- _EXERCISE DETAILS_
Please copy the lines below, exactly as they are, from the one with "BAT3: 9V (plus" through the one with "R2: 120 (LED_A, T5) -> 430 (LED_A, T5)", and leave out the pictures.

---------- DATA LISTING ----------

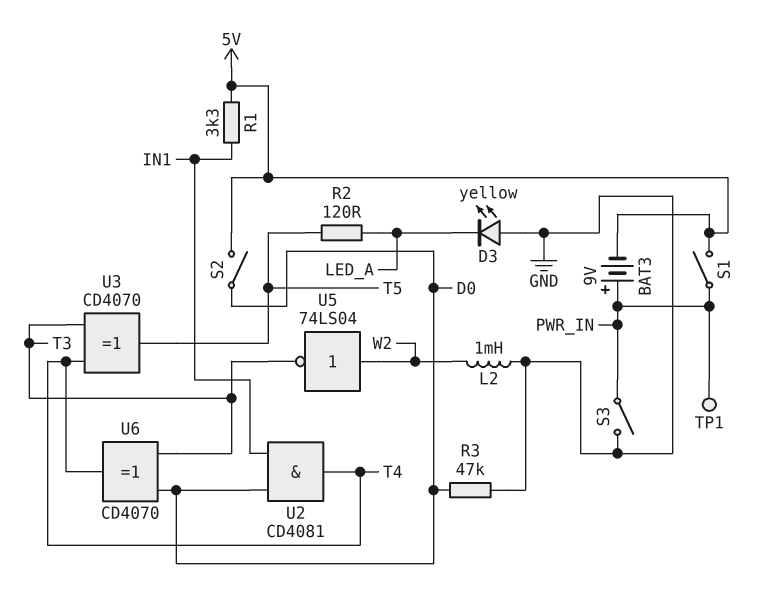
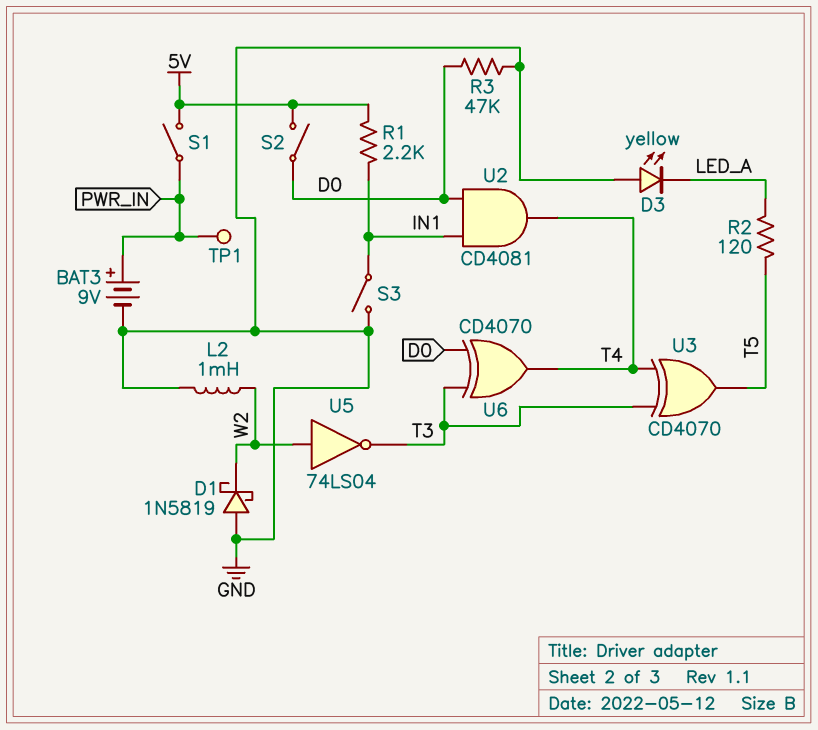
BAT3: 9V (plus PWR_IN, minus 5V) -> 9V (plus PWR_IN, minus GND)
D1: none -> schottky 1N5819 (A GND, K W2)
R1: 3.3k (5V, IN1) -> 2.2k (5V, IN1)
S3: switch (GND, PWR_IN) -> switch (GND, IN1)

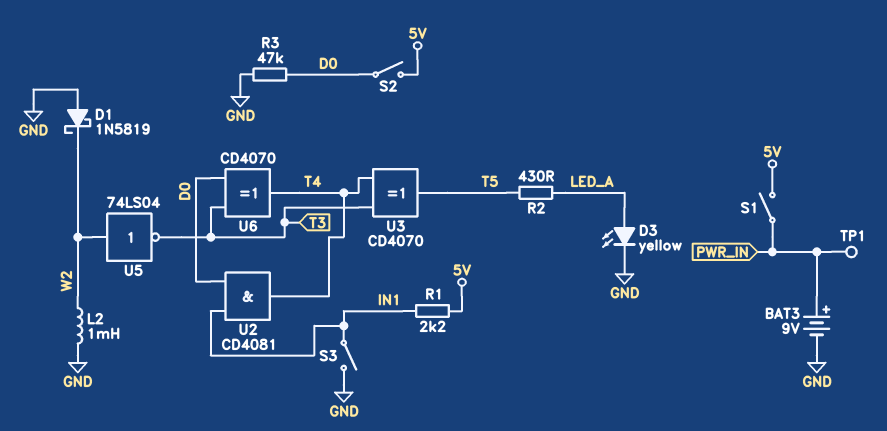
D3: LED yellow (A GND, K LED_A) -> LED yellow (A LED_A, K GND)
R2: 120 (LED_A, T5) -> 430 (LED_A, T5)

----------
---------- DATA LISTING ----------

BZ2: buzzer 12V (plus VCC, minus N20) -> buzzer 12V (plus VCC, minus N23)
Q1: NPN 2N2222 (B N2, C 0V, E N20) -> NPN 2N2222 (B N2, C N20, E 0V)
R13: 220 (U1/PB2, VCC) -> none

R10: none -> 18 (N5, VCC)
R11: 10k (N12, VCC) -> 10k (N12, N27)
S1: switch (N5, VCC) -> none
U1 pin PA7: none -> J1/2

----------
---------- DATA LISTING ----------

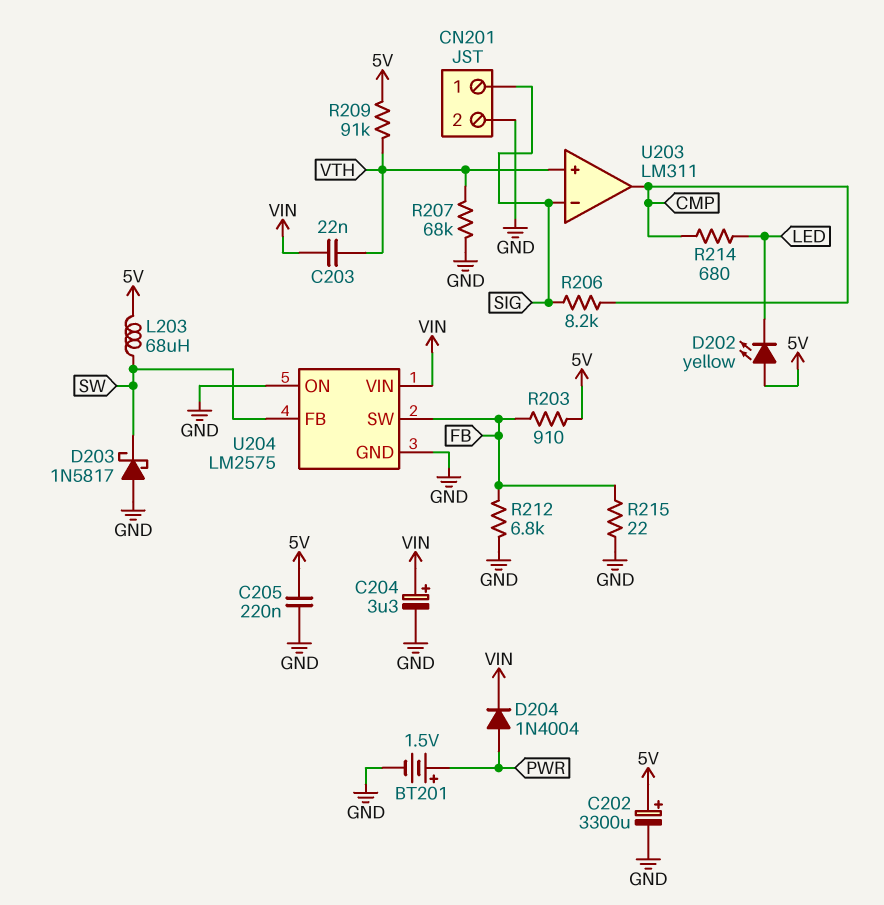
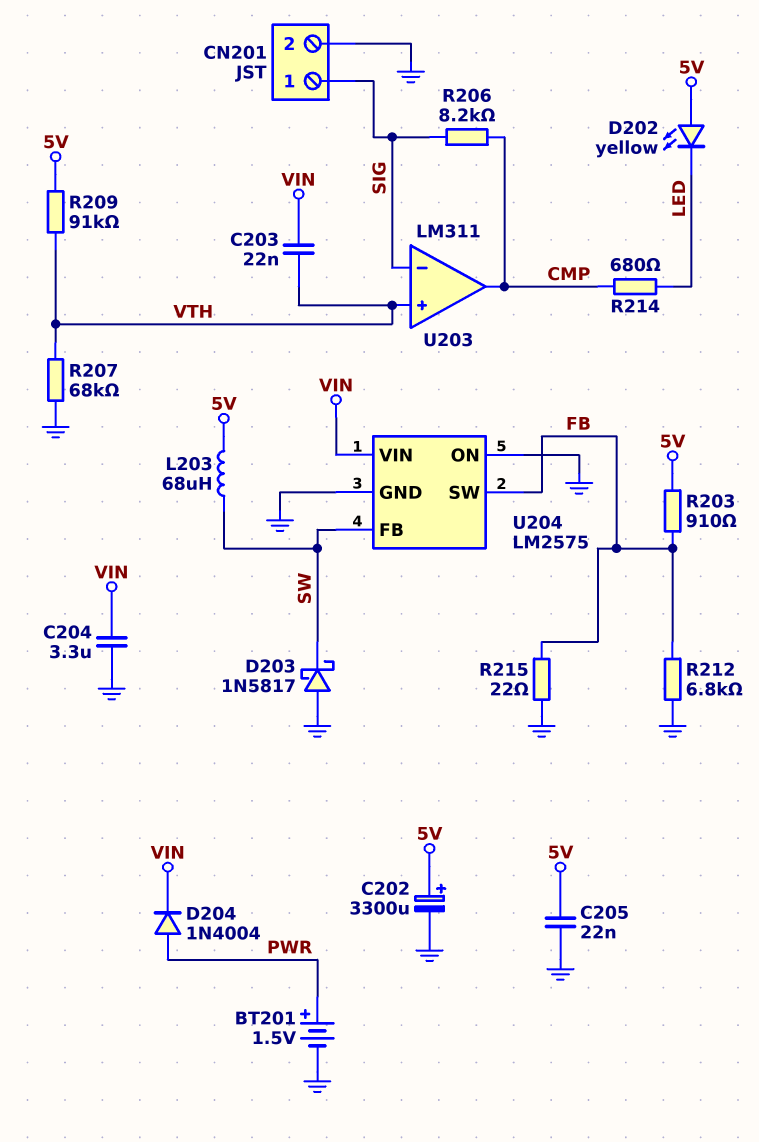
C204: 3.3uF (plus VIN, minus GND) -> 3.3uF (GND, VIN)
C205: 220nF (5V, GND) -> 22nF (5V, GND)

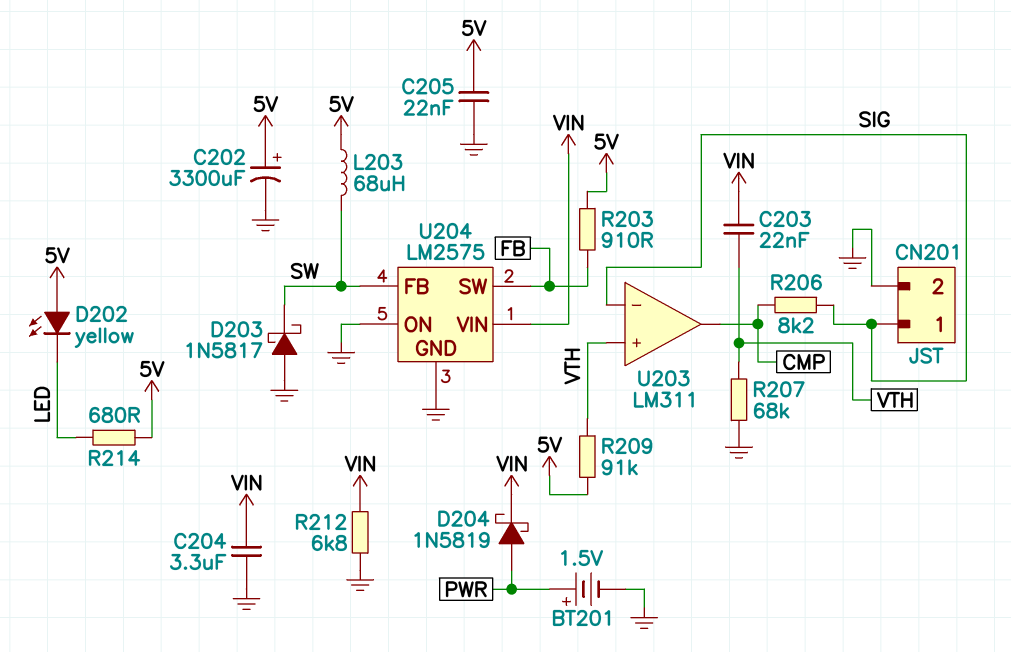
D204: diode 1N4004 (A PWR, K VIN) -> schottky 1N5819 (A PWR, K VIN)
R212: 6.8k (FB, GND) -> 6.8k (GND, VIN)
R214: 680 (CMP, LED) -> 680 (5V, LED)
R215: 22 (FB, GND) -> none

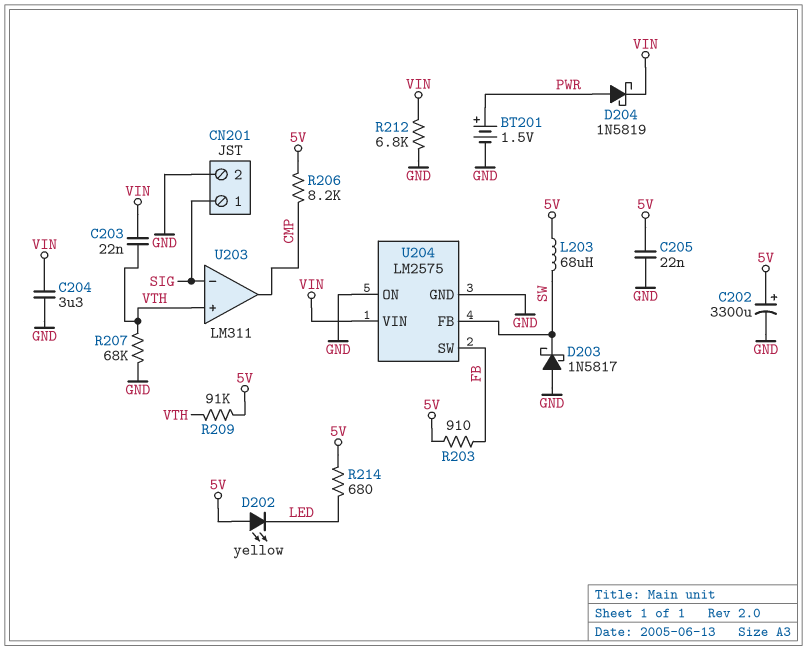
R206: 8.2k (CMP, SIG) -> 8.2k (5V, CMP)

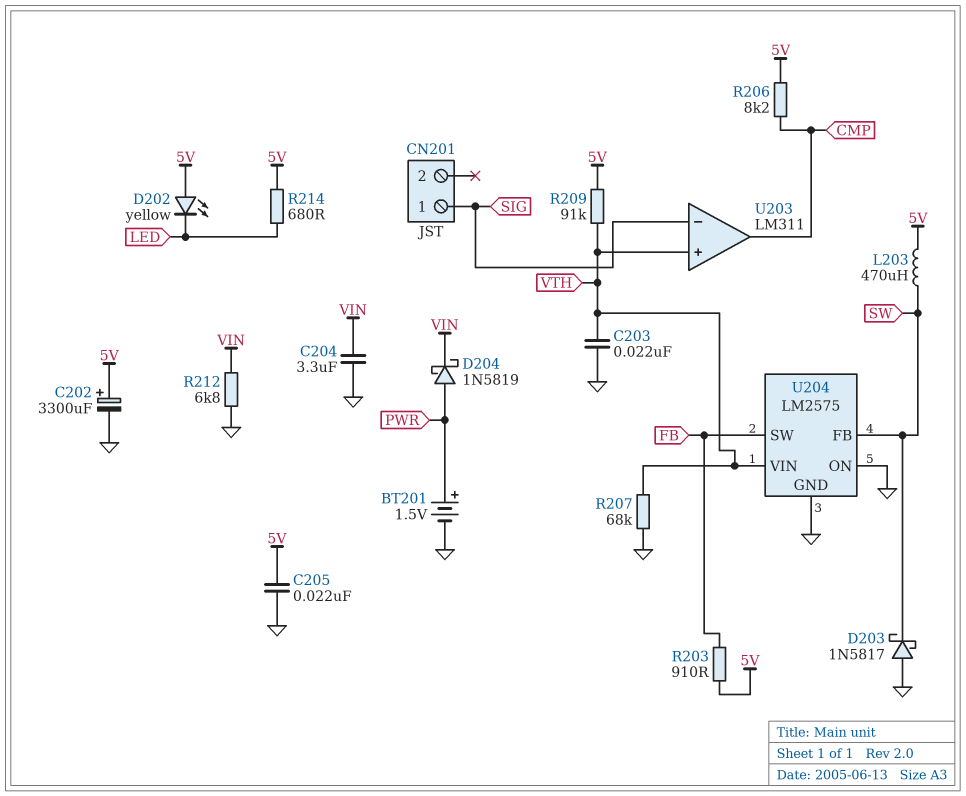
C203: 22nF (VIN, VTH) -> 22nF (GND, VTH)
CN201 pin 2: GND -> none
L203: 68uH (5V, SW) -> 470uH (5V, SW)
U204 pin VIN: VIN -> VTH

----------

- _YOUR SOLUTION_
BAT3: 9V (plus PWR_IN, minus 5V) -> 9V (plus PWR_IN, minus GND)
D1: none -> schottky 1N5819 (A GND, K W2)
R1: 3.3k (5V, IN1) -> 2.2k (5V, IN1)
S3: switch (GND, PWR_IN) -> switch (GND, IN1)

D3: LED yellow (A GND, K LED_A) -> LED yellow (A LED_A, K GND)
R2: 120 (LED_A, T5) -> 430 (LED_A, T5)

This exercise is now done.